(Spatial object tracking data)
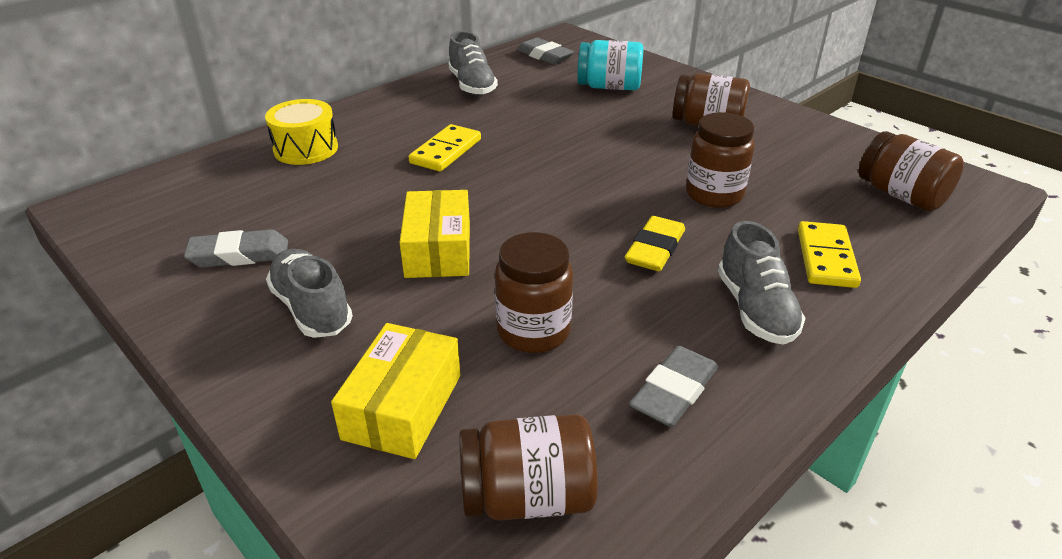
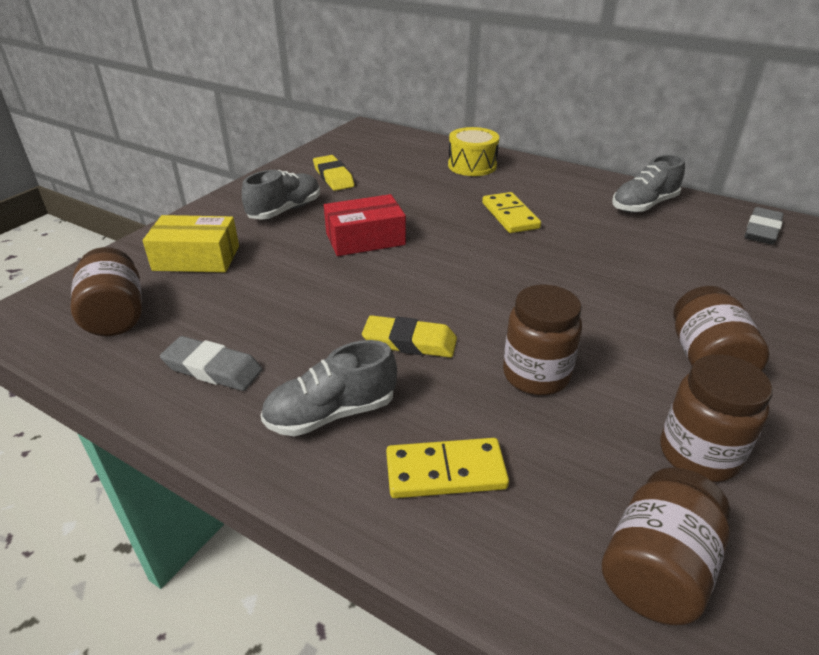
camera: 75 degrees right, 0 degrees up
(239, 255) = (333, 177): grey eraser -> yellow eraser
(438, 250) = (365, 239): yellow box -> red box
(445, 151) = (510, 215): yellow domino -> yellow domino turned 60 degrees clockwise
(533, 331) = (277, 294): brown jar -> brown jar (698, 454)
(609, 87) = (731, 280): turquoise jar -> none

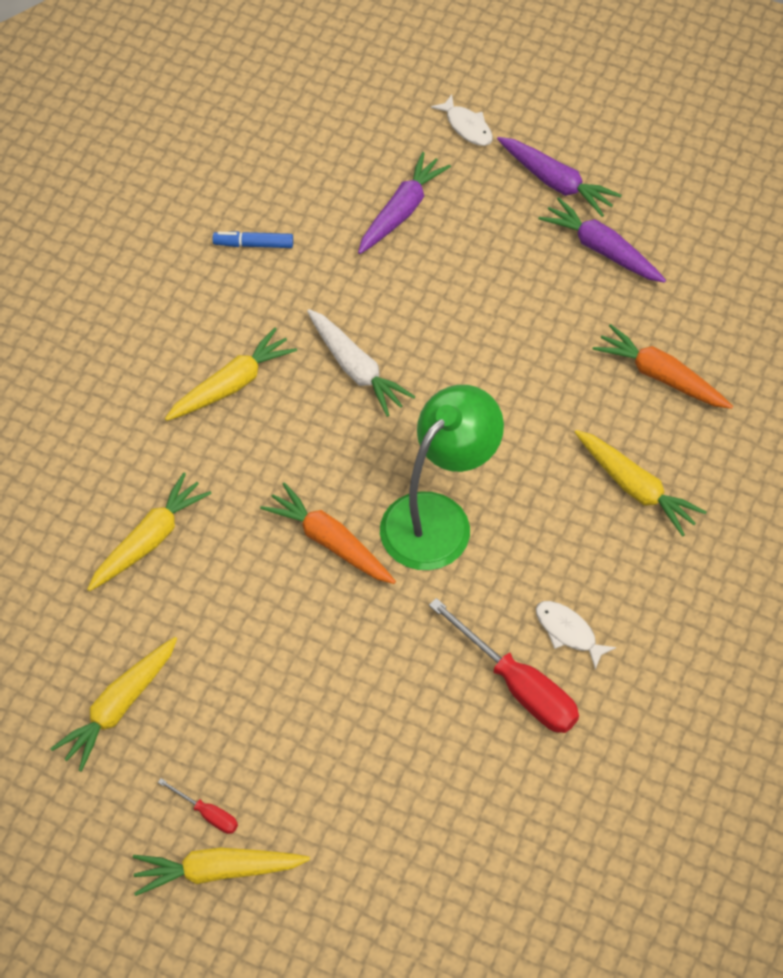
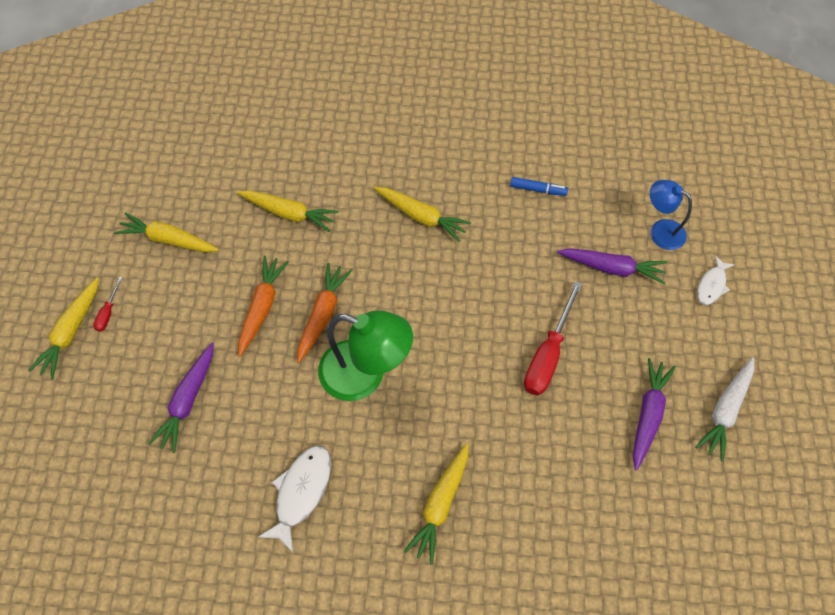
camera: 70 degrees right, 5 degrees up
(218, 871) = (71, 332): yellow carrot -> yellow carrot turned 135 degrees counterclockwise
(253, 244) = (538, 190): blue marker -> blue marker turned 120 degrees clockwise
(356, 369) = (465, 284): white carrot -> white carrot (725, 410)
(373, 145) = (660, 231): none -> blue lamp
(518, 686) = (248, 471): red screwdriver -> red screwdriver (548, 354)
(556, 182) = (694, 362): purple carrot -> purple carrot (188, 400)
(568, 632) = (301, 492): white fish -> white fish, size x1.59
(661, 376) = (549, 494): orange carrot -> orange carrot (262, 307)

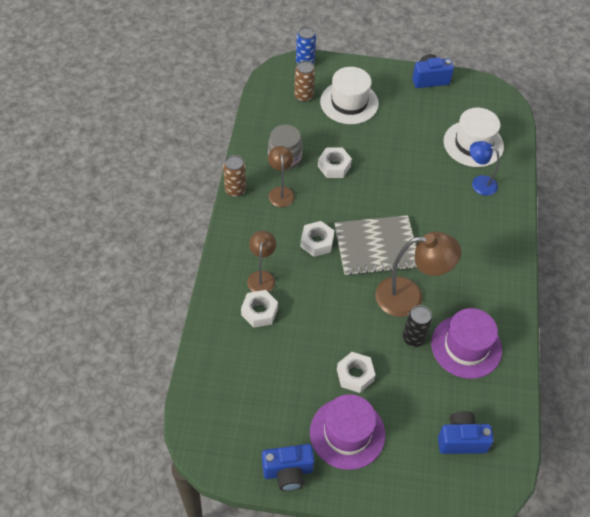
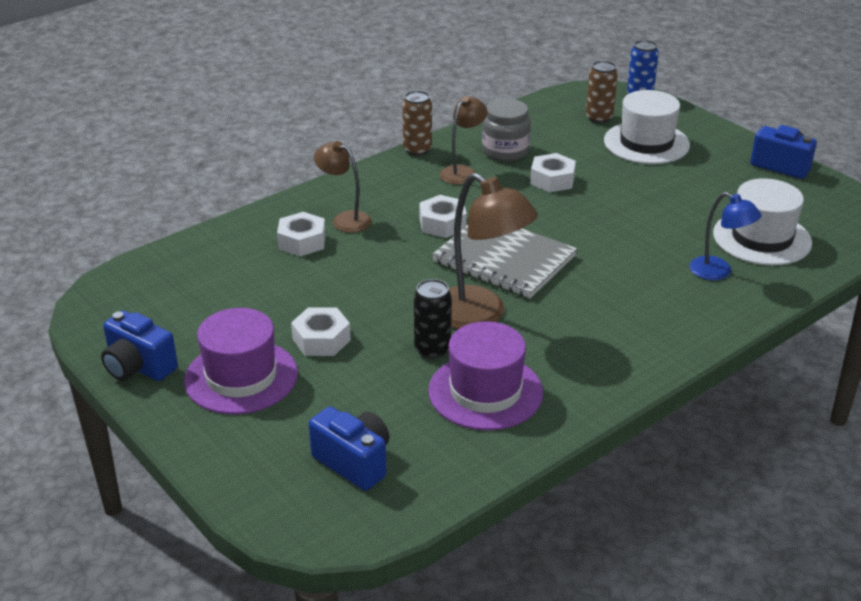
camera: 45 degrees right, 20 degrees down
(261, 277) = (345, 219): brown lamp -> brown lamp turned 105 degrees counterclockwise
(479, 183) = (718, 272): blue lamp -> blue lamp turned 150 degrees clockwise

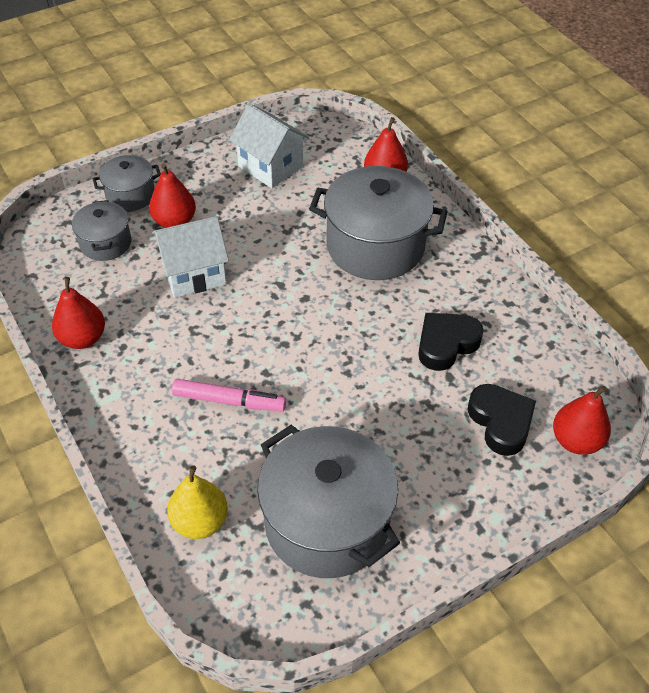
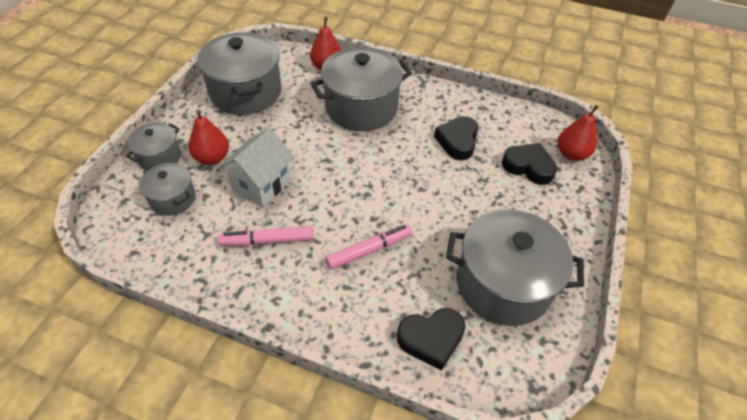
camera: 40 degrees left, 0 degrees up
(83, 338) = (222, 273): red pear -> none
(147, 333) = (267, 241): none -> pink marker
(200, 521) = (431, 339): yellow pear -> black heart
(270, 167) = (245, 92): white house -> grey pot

- TASK DIRECTIONS
Only one thing is wanted here, an exact copy of the lines from the first line above through the line containing "(568, 632) = (301, 492): white", minus any picture.

- TASK ANSWER
camera: 75 degrees right, 0 degrees up
(239, 255) = (333, 177): grey eraser -> yellow eraser
(438, 250) = (365, 239): yellow box -> red box
(445, 151) = (510, 215): yellow domino -> yellow domino turned 60 degrees clockwise
(533, 331) = (277, 294): brown jar -> brown jar (698, 454)
(609, 87) = (731, 280): turquoise jar -> none

camera: 70 degrees right, 5 degrees up
(218, 871) = (71, 332): yellow carrot -> yellow carrot turned 135 degrees counterclockwise
(253, 244) = (538, 190): blue marker -> blue marker turned 120 degrees clockwise
(356, 369) = (465, 284): white carrot -> white carrot (725, 410)
(373, 145) = (660, 231): none -> blue lamp
(518, 686) = (248, 471): red screwdriver -> red screwdriver (548, 354)
(556, 182) = (694, 362): purple carrot -> purple carrot (188, 400)
(568, 632) = (301, 492): white fish -> white fish, size x1.59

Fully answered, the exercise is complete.